Task details: Scan the entries below and count the lines holding the string "apple". Supply only the number.
<<<<
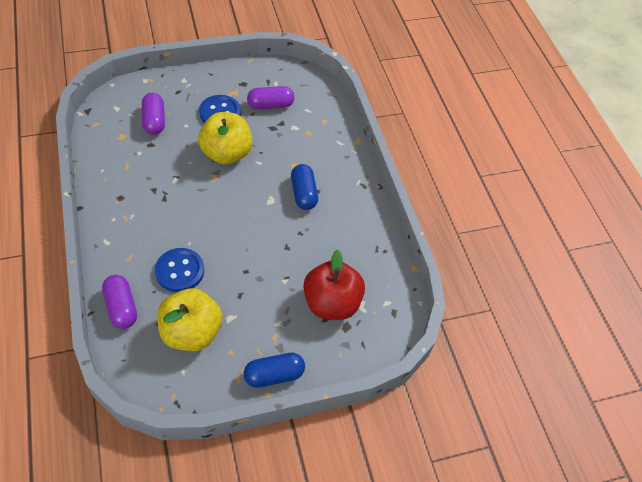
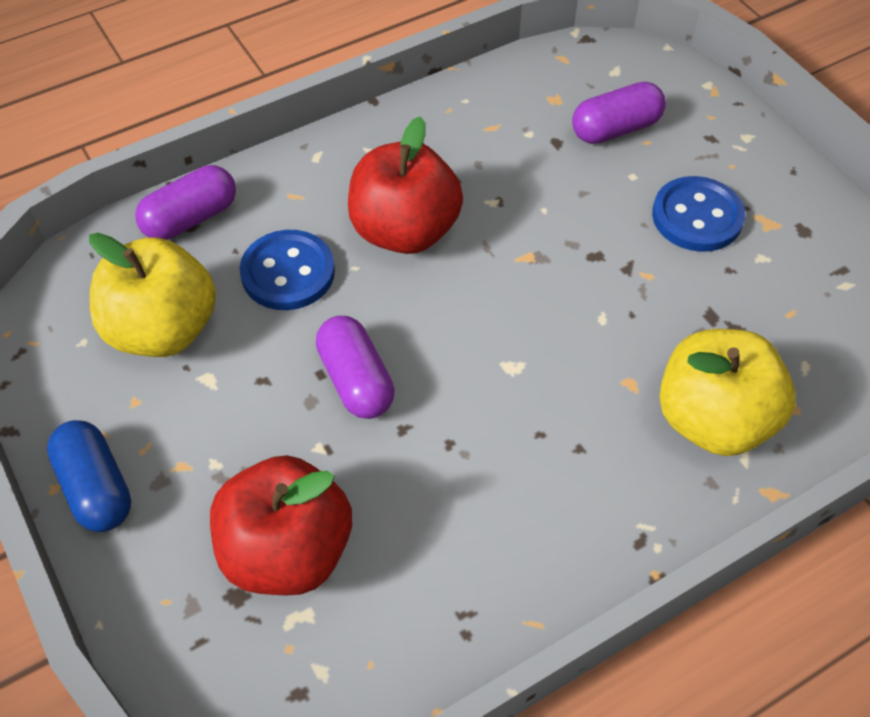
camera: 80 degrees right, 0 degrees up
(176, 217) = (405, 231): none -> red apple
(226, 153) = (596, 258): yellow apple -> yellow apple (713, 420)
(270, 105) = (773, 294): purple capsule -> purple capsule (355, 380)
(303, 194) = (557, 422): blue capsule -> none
>>>>
Result of the task: 2